== Supplied material ==

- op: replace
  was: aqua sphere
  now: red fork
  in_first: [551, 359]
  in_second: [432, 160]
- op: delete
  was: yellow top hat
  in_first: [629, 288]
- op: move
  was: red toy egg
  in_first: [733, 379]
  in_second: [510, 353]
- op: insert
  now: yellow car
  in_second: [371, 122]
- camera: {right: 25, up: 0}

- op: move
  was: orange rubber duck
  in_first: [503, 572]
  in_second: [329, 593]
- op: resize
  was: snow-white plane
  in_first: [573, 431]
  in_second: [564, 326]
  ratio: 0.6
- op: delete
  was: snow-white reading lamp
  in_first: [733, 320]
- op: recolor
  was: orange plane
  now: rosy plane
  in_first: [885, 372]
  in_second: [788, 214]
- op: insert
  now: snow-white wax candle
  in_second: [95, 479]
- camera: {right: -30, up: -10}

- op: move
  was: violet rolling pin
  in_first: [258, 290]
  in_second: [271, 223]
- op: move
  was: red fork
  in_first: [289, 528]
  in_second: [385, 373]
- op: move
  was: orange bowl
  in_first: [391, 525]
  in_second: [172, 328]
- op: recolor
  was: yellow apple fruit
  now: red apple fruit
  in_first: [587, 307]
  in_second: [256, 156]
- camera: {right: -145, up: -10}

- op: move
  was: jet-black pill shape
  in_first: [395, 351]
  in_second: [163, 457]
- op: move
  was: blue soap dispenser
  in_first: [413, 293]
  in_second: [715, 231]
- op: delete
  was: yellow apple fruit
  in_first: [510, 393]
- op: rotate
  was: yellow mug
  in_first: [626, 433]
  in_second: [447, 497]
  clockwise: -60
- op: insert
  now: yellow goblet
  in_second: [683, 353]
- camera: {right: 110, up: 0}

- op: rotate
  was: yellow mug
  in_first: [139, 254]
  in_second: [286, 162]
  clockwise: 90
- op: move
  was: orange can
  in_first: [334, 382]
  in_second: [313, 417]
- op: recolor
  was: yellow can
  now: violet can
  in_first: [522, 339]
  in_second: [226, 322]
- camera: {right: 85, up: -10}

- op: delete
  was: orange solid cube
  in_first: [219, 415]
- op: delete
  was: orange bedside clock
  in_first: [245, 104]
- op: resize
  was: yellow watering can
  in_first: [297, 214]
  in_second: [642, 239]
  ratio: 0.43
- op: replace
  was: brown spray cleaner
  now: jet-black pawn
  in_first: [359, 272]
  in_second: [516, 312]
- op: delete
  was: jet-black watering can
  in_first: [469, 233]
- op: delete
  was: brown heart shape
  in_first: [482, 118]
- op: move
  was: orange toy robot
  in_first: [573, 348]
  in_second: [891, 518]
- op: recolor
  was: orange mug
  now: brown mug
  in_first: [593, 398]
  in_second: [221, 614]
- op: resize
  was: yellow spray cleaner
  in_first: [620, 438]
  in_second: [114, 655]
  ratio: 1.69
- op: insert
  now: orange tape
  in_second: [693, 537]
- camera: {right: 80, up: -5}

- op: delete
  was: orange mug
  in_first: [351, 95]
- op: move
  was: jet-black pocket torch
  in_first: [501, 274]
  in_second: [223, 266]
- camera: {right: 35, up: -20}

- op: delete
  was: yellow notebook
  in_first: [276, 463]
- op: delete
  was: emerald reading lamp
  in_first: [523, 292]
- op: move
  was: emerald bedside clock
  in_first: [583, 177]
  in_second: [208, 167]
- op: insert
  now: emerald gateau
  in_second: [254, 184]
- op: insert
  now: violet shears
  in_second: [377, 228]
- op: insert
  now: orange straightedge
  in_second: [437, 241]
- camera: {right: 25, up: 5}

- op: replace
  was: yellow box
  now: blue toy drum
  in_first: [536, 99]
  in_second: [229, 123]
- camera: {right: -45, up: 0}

===

The required output is the full set of entries, reproduced verbatim.

### Reply to the exercise
- op: replace
  was: aqua sphere
  now: red fork
  in_first: [551, 359]
  in_second: [432, 160]
- op: delete
  was: yellow top hat
  in_first: [629, 288]
- op: move
  was: red toy egg
  in_first: [733, 379]
  in_second: [510, 353]
- op: insert
  now: yellow car
  in_second: [371, 122]
- camera: {right: 25, up: 0}

- op: move
  was: orange rubber duck
  in_first: [503, 572]
  in_second: [329, 593]
- op: resize
  was: snow-white plane
  in_first: [573, 431]
  in_second: [564, 326]
  ratio: 0.6
- op: delete
  was: snow-white reading lamp
  in_first: [733, 320]
- op: recolor
  was: orange plane
  now: rosy plane
  in_first: [885, 372]
  in_second: [788, 214]
- op: insert
  now: snow-white wax candle
  in_second: [95, 479]
- camera: {right: -30, up: -10}

- op: move
  was: violet rolling pin
  in_first: [258, 290]
  in_second: [271, 223]
- op: move
  was: red fork
  in_first: [289, 528]
  in_second: [385, 373]
- op: move
  was: orange bowl
  in_first: [391, 525]
  in_second: [172, 328]
- op: recolor
  was: yellow apple fruit
  now: red apple fruit
  in_first: [587, 307]
  in_second: [256, 156]
- camera: {right: -145, up: -10}

- op: move
  was: jet-black pill shape
  in_first: [395, 351]
  in_second: [163, 457]
- op: move
  was: blue soap dispenser
  in_first: [413, 293]
  in_second: [715, 231]
- op: delete
  was: yellow apple fruit
  in_first: [510, 393]
- op: rotate
  was: yellow mug
  in_first: [626, 433]
  in_second: [447, 497]
  clockwise: -60
- op: insert
  now: yellow goblet
  in_second: [683, 353]
- camera: {right: 110, up: 0}

- op: rotate
  was: yellow mug
  in_first: [139, 254]
  in_second: [286, 162]
  clockwise: 90
- op: move
  was: orange can
  in_first: [334, 382]
  in_second: [313, 417]
- op: recolor
  was: yellow can
  now: violet can
  in_first: [522, 339]
  in_second: [226, 322]
- camera: {right: 85, up: -10}

- op: delete
  was: orange solid cube
  in_first: [219, 415]
- op: delete
  was: orange bedside clock
  in_first: [245, 104]
- op: resize
  was: yellow watering can
  in_first: [297, 214]
  in_second: [642, 239]
  ratio: 0.43
- op: replace
  was: brown spray cleaner
  now: jet-black pawn
  in_first: [359, 272]
  in_second: [516, 312]
- op: delete
  was: jet-black watering can
  in_first: [469, 233]
- op: delete
  was: brown heart shape
  in_first: [482, 118]
- op: move
  was: orange toy robot
  in_first: [573, 348]
  in_second: [891, 518]
- op: recolor
  was: orange mug
  now: brown mug
  in_first: [593, 398]
  in_second: [221, 614]
- op: resize
  was: yellow spray cleaner
  in_first: [620, 438]
  in_second: [114, 655]
  ratio: 1.69
- op: insert
  now: orange tape
  in_second: [693, 537]
- camera: {right: 80, up: -5}

- op: delete
  was: orange mug
  in_first: [351, 95]
- op: move
  was: jet-black pocket torch
  in_first: [501, 274]
  in_second: [223, 266]
- camera: {right: 35, up: -20}

- op: delete
  was: yellow notebook
  in_first: [276, 463]
- op: delete
  was: emerald reading lamp
  in_first: [523, 292]
- op: move
  was: emerald bedside clock
  in_first: [583, 177]
  in_second: [208, 167]
- op: insert
  now: emerald gateau
  in_second: [254, 184]
- op: insert
  now: violet shears
  in_second: [377, 228]
- op: insert
  now: orange straightedge
  in_second: [437, 241]
- camera: {right: 25, up: 5}

- op: replace
  was: yellow box
  now: blue toy drum
  in_first: [536, 99]
  in_second: [229, 123]
- camera: {right: -45, up: 0}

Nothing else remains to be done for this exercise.